§ **Task to carry out**:
Nothing but the lines from the one containing "C8: none -> 100nF (0V, SIG28)" through the one containing "R13: 330k (0V, SIG28) -> none", both included, should be given again, each exactly as written below.
= = = =
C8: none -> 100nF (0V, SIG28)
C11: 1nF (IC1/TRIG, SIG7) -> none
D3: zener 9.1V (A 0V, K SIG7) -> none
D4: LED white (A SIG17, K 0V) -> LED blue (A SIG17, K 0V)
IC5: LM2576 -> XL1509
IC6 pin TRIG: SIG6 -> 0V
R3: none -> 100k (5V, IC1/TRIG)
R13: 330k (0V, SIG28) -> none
= = = =
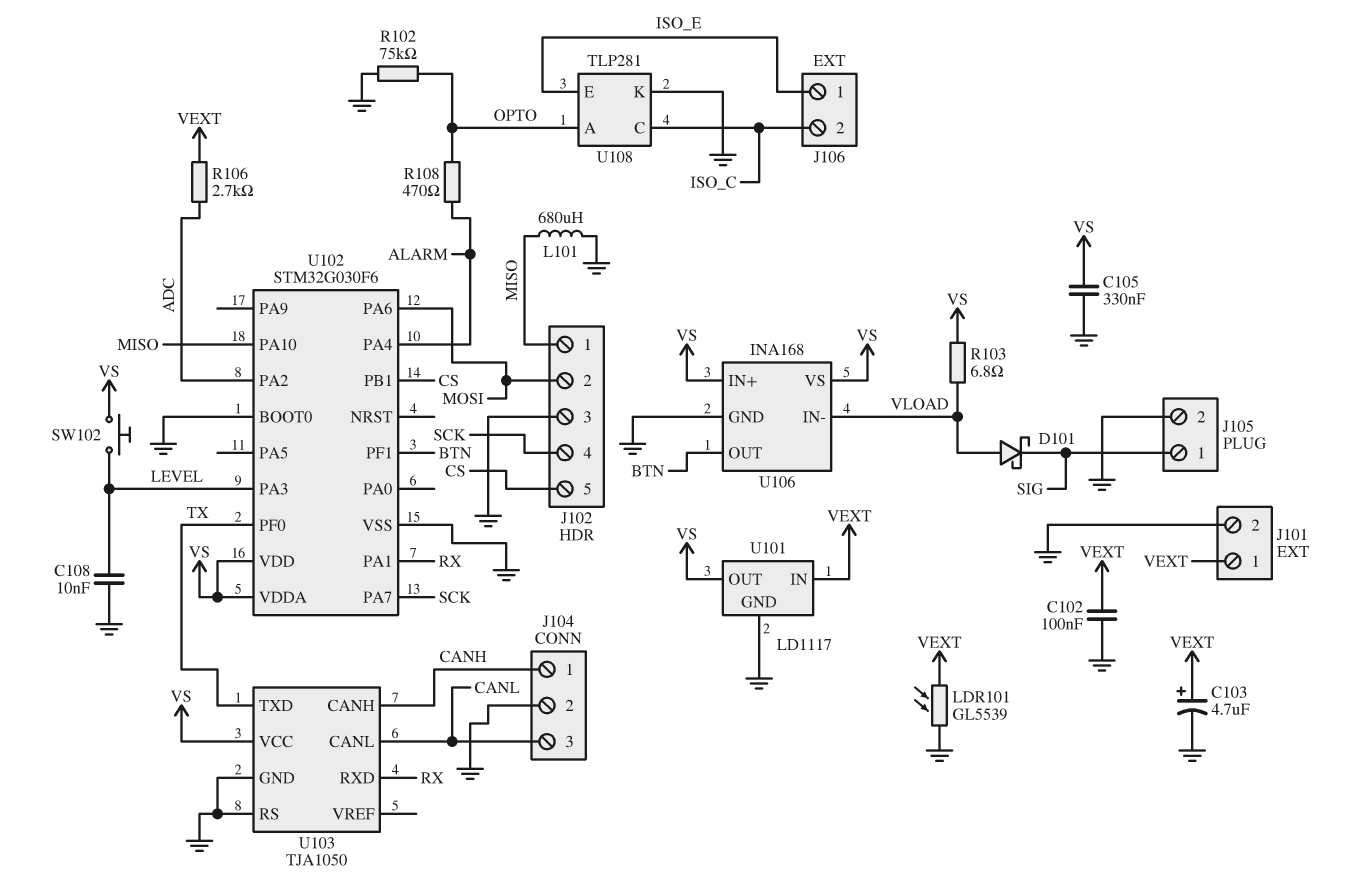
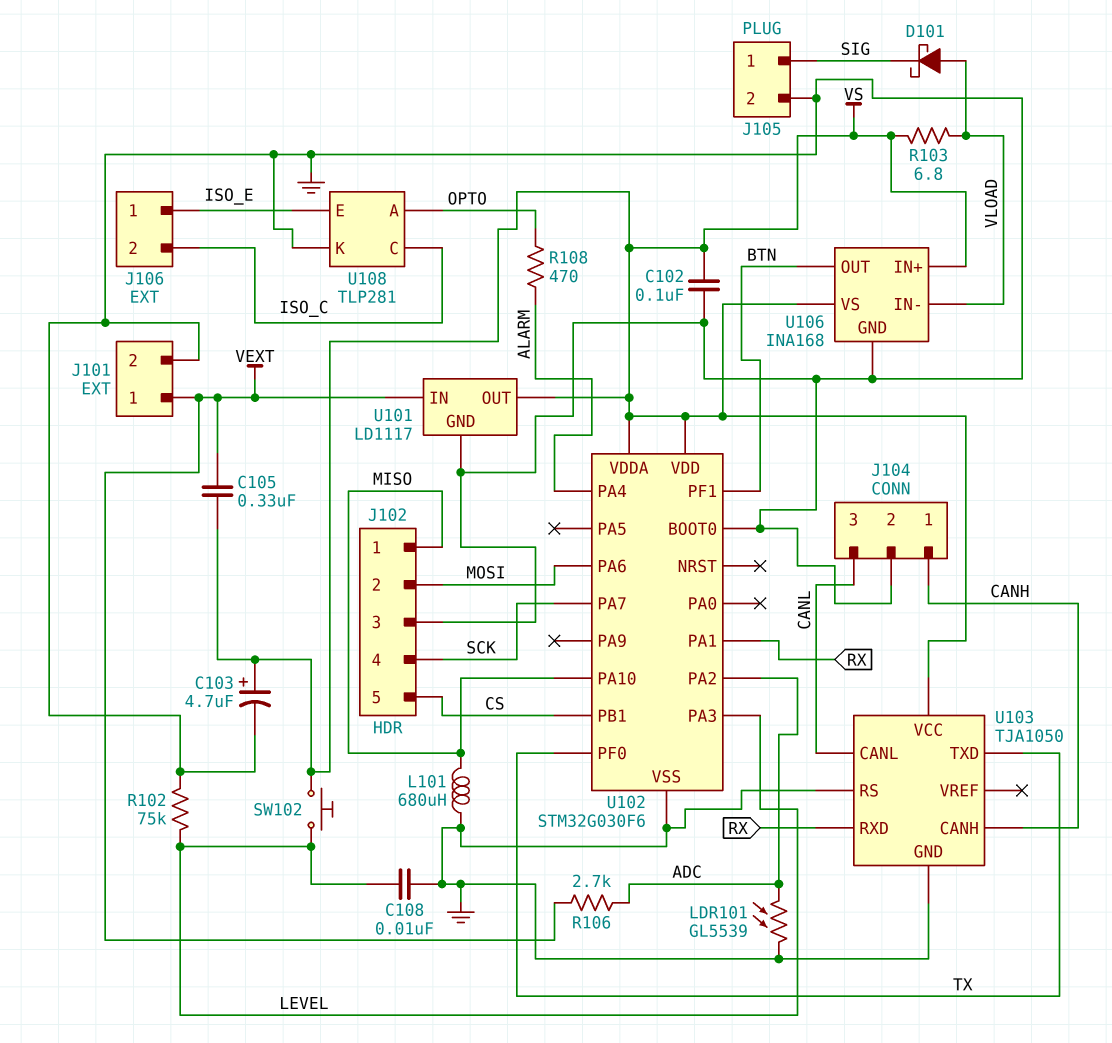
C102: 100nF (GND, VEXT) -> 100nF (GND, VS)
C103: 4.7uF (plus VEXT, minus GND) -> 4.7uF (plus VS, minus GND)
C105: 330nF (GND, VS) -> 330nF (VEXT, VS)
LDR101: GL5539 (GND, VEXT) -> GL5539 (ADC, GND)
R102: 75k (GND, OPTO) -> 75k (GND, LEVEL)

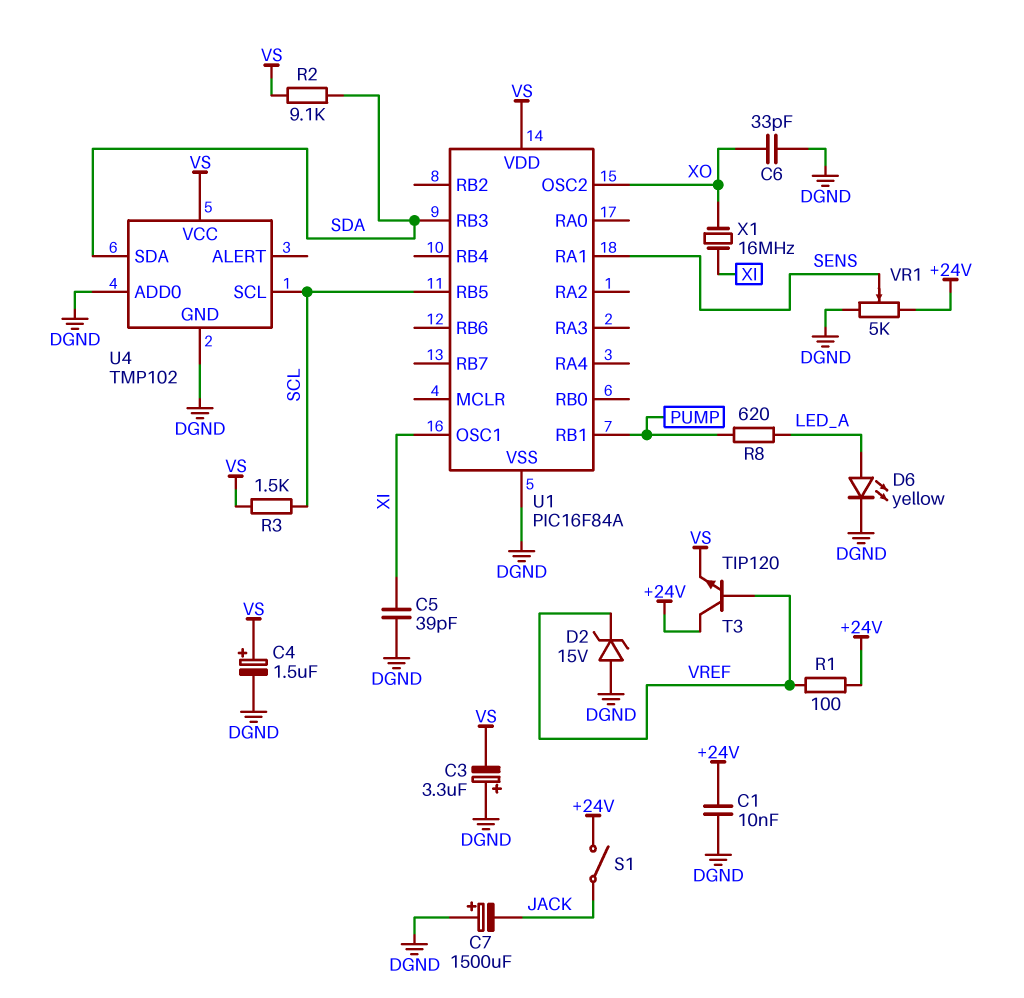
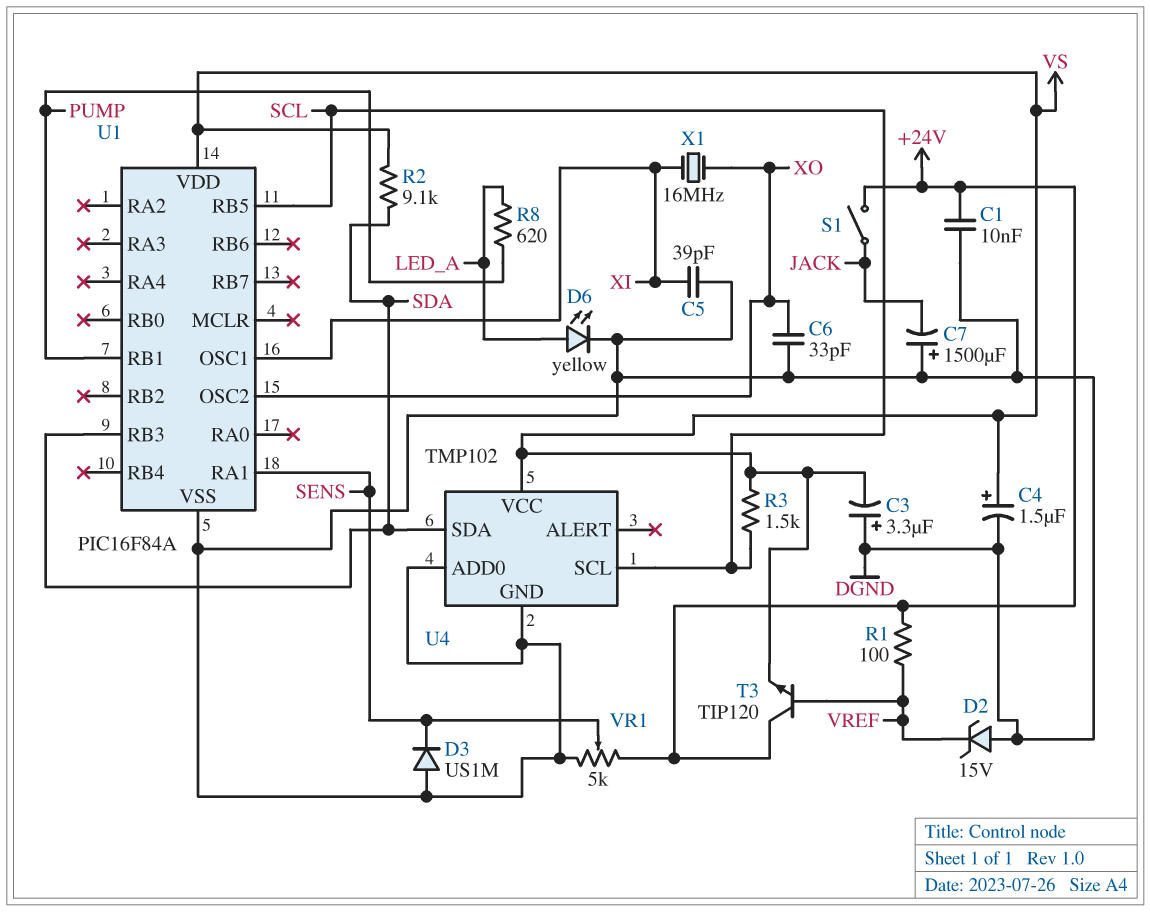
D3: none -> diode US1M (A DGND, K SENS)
= = = =
§ **Response box**:
C8: none -> 100nF (0V, SIG28)
C11: 1nF (IC1/TRIG, SIG7) -> none
D3: zener 9.1V (A 0V, K SIG7) -> none
D4: LED white (A SIG17, K 0V) -> LED blue (A SIG17, K 0V)
IC5: LM2576 -> XL1509
IC6 pin TRIG: SIG6 -> 0V
R3: none -> 100k (5V, IC1/TRIG)
R13: 330k (0V, SIG28) -> none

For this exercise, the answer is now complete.